#### [AIM OF THE TASK]
Beneath this line is the data. Output exactly the lines from the line with "R208: 1.6k (+9V, N10) -> 1.6k (+9V, N6)" to the line with "C3: 68nF (W2, W20) -> 3.3nF (W2, W20)", both ends included, and nothing more.

- Opening Delimiter -

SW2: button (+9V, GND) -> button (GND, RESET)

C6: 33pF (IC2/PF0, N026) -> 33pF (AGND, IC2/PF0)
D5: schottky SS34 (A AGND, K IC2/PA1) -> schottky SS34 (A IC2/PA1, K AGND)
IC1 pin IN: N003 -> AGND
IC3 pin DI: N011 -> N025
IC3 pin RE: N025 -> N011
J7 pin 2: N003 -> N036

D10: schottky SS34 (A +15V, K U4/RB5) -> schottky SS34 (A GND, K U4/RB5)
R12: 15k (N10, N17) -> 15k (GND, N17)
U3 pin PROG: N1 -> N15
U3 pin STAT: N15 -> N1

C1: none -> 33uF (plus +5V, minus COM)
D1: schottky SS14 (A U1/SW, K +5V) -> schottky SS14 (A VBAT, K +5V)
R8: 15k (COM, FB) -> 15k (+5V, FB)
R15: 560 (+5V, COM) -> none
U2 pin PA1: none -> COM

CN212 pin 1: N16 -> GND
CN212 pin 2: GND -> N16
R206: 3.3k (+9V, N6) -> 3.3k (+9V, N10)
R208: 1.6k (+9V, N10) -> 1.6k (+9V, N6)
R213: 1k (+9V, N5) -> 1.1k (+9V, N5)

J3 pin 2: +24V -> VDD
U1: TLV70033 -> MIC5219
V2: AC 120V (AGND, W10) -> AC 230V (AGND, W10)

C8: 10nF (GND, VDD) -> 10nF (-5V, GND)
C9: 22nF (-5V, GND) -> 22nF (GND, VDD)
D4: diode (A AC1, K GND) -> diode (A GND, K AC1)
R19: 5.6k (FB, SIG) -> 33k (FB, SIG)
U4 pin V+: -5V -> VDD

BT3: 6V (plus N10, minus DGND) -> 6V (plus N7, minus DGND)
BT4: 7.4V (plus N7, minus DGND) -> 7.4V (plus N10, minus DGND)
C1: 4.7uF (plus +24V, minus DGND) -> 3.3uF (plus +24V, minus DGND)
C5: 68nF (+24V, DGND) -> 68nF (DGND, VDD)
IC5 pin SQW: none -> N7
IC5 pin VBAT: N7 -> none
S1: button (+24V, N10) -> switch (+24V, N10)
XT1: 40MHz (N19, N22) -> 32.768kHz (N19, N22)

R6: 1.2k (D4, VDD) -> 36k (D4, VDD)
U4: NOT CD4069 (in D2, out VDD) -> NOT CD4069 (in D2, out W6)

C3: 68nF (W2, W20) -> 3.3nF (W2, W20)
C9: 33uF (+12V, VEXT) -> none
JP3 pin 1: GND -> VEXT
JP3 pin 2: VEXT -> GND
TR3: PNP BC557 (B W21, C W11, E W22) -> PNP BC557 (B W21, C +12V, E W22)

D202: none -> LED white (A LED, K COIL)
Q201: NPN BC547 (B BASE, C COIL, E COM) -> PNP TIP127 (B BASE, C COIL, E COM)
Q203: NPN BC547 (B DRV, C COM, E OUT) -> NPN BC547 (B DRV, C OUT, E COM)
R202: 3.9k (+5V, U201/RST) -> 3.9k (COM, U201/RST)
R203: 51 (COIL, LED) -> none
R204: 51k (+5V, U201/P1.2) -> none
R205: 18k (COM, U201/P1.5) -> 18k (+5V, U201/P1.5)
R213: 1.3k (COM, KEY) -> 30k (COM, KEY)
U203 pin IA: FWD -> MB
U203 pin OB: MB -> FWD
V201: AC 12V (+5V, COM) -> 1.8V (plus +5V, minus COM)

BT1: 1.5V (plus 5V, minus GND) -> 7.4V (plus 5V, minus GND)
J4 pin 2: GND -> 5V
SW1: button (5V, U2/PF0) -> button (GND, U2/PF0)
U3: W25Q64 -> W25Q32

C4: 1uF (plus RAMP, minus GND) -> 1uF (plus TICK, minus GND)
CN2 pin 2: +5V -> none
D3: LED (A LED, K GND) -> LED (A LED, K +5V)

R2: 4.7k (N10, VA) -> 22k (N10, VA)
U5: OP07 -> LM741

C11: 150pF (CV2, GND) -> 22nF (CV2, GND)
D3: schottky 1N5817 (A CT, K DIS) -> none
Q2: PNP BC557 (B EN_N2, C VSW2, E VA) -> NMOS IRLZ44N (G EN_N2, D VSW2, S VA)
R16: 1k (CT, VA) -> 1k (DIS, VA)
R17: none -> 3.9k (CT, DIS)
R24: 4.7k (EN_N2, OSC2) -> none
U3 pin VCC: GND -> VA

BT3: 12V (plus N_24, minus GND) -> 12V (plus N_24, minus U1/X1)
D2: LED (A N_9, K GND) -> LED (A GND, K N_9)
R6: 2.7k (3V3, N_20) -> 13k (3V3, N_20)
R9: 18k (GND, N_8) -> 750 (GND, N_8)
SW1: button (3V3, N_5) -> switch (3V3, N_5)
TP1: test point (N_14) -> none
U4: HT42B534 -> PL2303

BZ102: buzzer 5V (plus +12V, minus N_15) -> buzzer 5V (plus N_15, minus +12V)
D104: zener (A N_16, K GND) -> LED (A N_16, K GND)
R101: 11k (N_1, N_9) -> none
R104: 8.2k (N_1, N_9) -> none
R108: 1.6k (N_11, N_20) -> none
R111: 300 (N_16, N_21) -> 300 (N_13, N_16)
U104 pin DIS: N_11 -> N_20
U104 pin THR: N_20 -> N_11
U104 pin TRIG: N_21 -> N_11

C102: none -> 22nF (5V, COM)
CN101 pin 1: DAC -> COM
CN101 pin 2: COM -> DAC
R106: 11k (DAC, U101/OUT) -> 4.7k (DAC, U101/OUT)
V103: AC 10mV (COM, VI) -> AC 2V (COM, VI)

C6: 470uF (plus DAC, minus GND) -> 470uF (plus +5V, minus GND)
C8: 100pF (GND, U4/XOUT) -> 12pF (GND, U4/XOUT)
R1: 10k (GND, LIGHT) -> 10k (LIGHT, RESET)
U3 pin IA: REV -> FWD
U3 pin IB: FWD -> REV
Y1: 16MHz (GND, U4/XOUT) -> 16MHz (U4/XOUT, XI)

- Closing Delimiter -

#### [YOUR RESPONSE]
R208: 1.6k (+9V, N10) -> 1.6k (+9V, N6)
R213: 1k (+9V, N5) -> 1.1k (+9V, N5)

J3 pin 2: +24V -> VDD
U1: TLV70033 -> MIC5219
V2: AC 120V (AGND, W10) -> AC 230V (AGND, W10)

C8: 10nF (GND, VDD) -> 10nF (-5V, GND)
C9: 22nF (-5V, GND) -> 22nF (GND, VDD)
D4: diode (A AC1, K GND) -> diode (A GND, K AC1)
R19: 5.6k (FB, SIG) -> 33k (FB, SIG)
U4 pin V+: -5V -> VDD

BT3: 6V (plus N10, minus DGND) -> 6V (plus N7, minus DGND)
BT4: 7.4V (plus N7, minus DGND) -> 7.4V (plus N10, minus DGND)
C1: 4.7uF (plus +24V, minus DGND) -> 3.3uF (plus +24V, minus DGND)
C5: 68nF (+24V, DGND) -> 68nF (DGND, VDD)
IC5 pin SQW: none -> N7
IC5 pin VBAT: N7 -> none
S1: button (+24V, N10) -> switch (+24V, N10)
XT1: 40MHz (N19, N22) -> 32.768kHz (N19, N22)

R6: 1.2k (D4, VDD) -> 36k (D4, VDD)
U4: NOT CD4069 (in D2, out VDD) -> NOT CD4069 (in D2, out W6)

C3: 68nF (W2, W20) -> 3.3nF (W2, W20)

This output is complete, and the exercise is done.